◆ **Problem description**
Print only the lines from the top of the data through the line with "none -> orange round brick I8 level 2", both included, skipping every picture.

◆ **Extracted records**
※ ※ ※
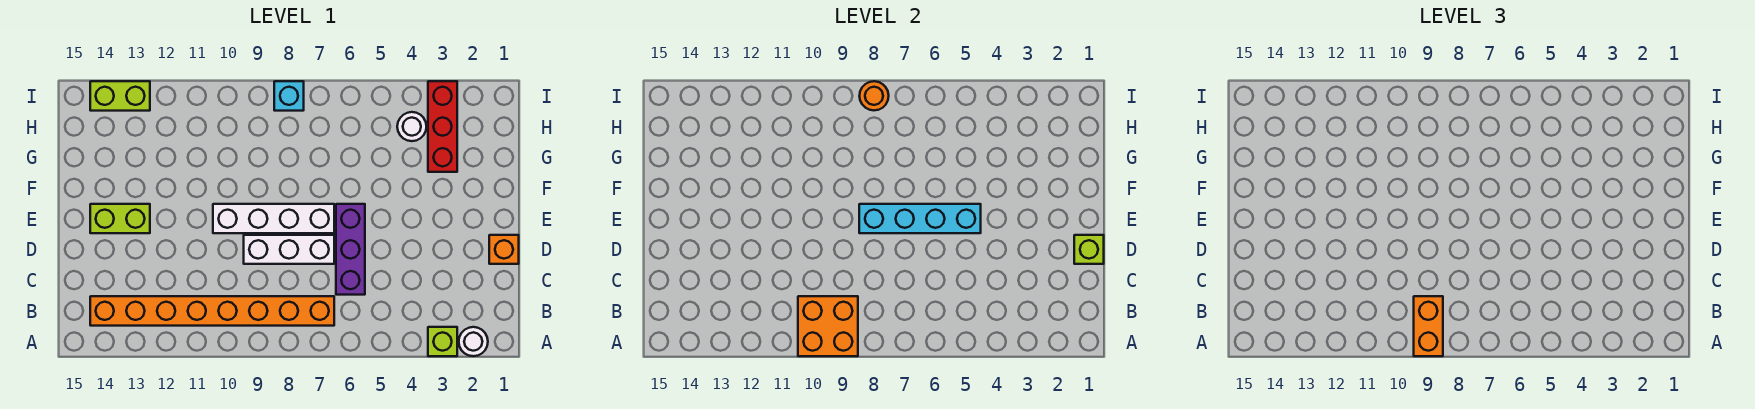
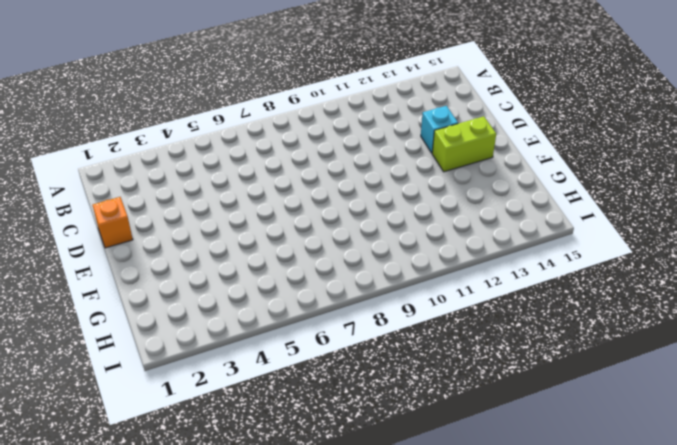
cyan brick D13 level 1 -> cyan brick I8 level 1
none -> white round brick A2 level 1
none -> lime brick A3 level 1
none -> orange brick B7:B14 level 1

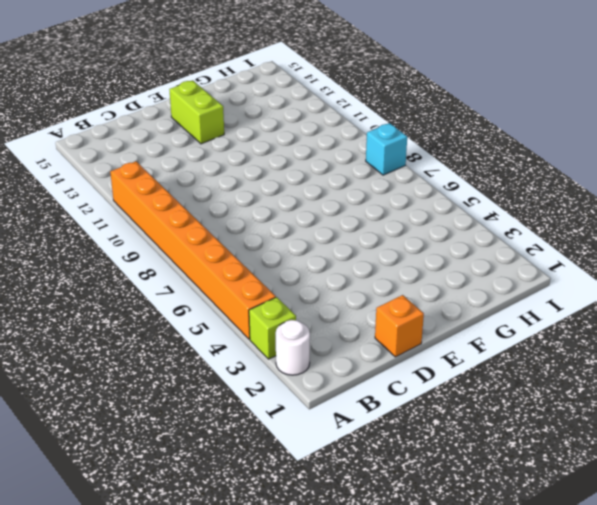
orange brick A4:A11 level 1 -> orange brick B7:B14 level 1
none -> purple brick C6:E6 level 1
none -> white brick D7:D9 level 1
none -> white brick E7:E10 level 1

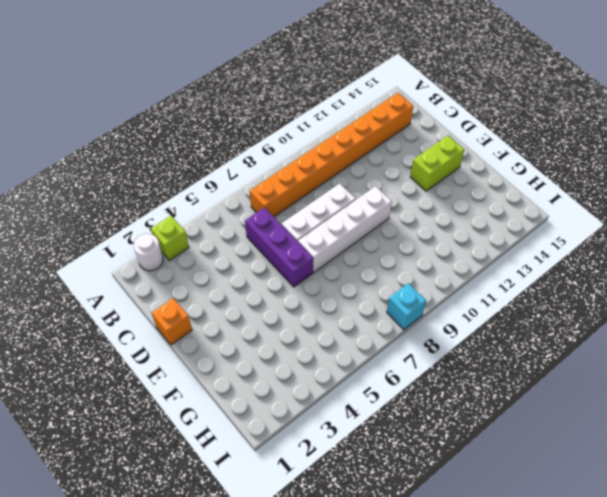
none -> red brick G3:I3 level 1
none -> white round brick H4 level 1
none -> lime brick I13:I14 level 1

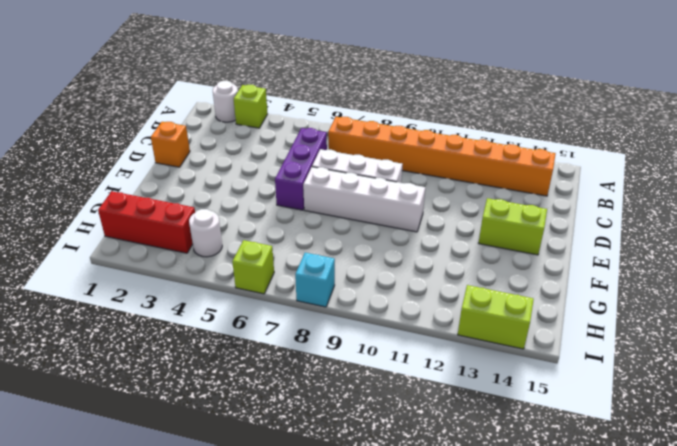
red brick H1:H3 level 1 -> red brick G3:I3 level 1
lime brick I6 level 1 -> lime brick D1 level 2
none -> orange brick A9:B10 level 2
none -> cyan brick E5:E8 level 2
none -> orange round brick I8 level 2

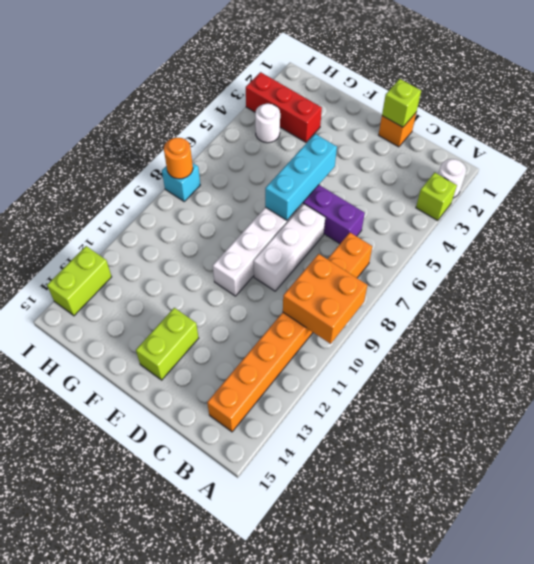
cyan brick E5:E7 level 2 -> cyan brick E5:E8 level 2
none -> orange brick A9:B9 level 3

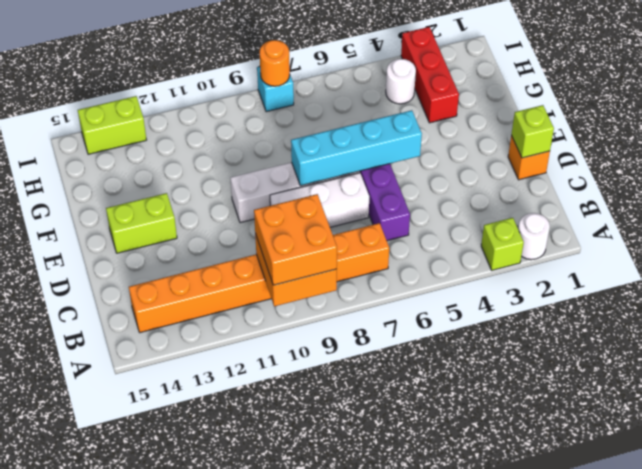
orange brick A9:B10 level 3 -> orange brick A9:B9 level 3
※ ※ ※
◆ **Answer box**
cyan brick D13 level 1 -> cyan brick I8 level 1
none -> white round brick A2 level 1
none -> lime brick A3 level 1
none -> orange brick B7:B14 level 1

orange brick A4:A11 level 1 -> orange brick B7:B14 level 1
none -> purple brick C6:E6 level 1
none -> white brick D7:D9 level 1
none -> white brick E7:E10 level 1

none -> red brick G3:I3 level 1
none -> white round brick H4 level 1
none -> lime brick I13:I14 level 1

red brick H1:H3 level 1 -> red brick G3:I3 level 1
lime brick I6 level 1 -> lime brick D1 level 2
none -> orange brick A9:B10 level 2
none -> cyan brick E5:E8 level 2
none -> orange round brick I8 level 2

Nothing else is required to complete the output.